(Exercise) Print the whole listing exactly as it appears, but skip the pictures.

(Dataset entries)
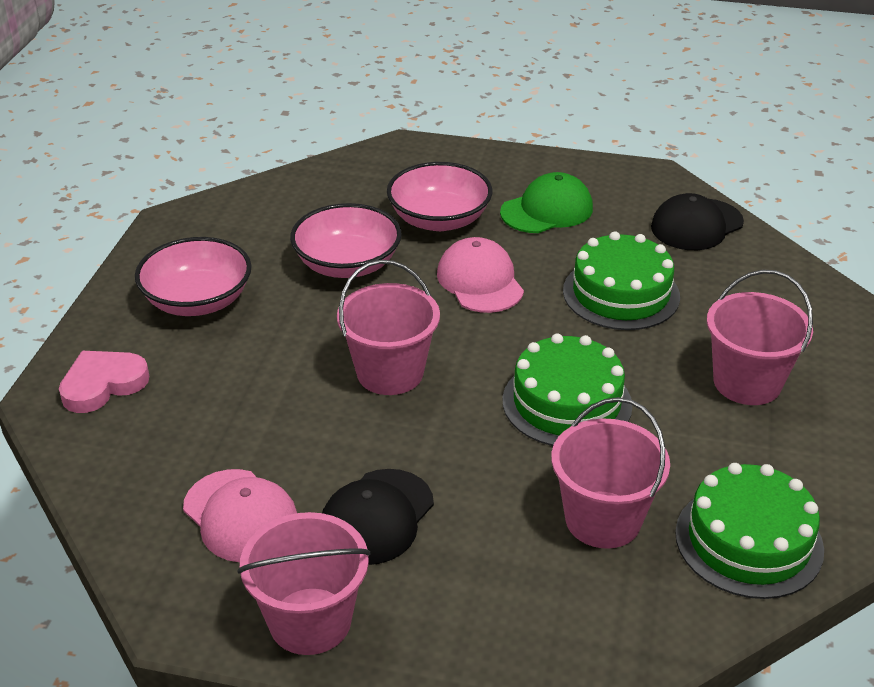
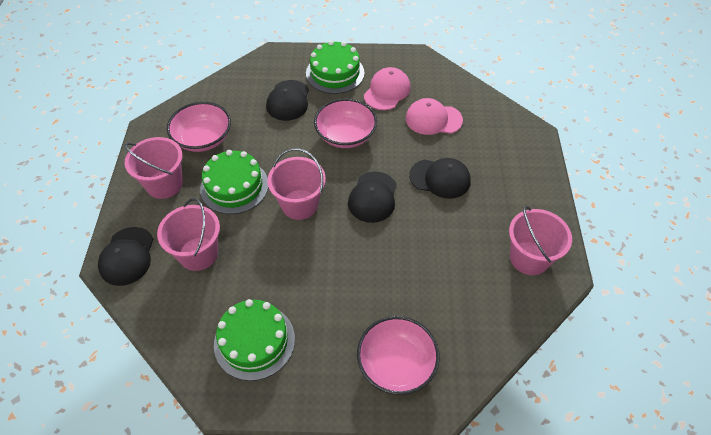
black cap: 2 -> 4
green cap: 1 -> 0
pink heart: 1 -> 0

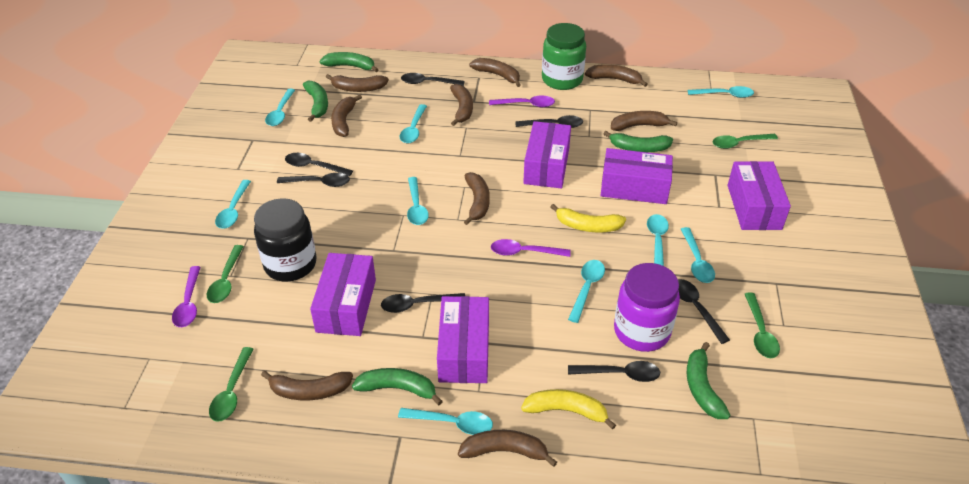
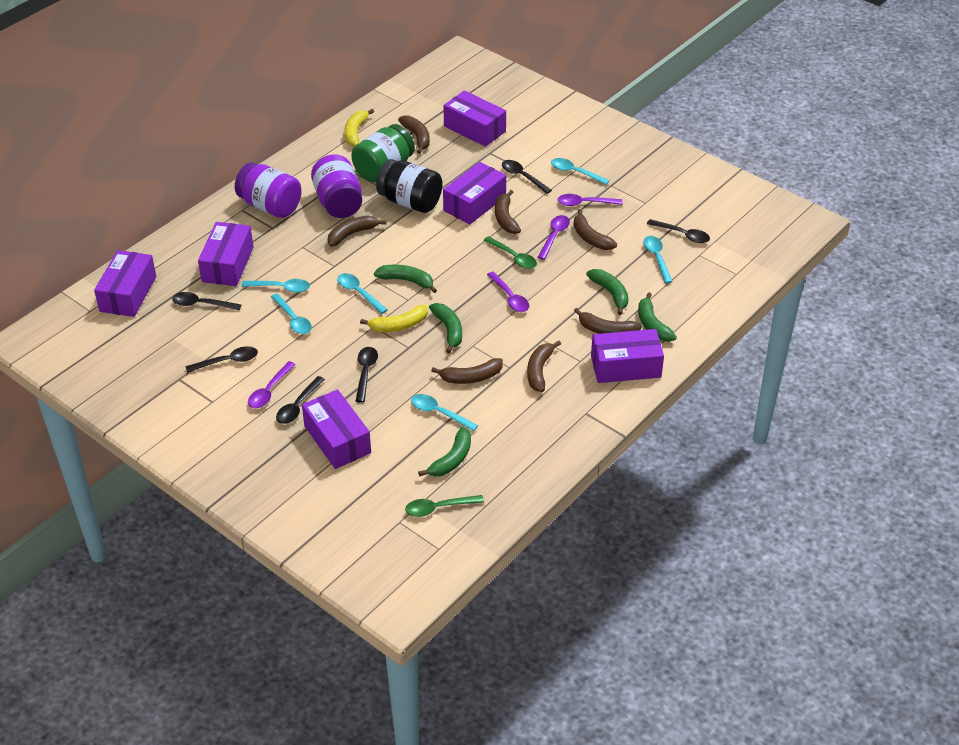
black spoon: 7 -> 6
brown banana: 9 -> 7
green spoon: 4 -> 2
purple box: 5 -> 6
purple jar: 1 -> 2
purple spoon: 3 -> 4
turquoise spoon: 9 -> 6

(Solved exercise)
black cap: 2 -> 4
green cap: 1 -> 0
pink heart: 1 -> 0

black spoon: 7 -> 6
brown banana: 9 -> 7
green spoon: 4 -> 2
purple box: 5 -> 6
purple jar: 1 -> 2
purple spoon: 3 -> 4
turquoise spoon: 9 -> 6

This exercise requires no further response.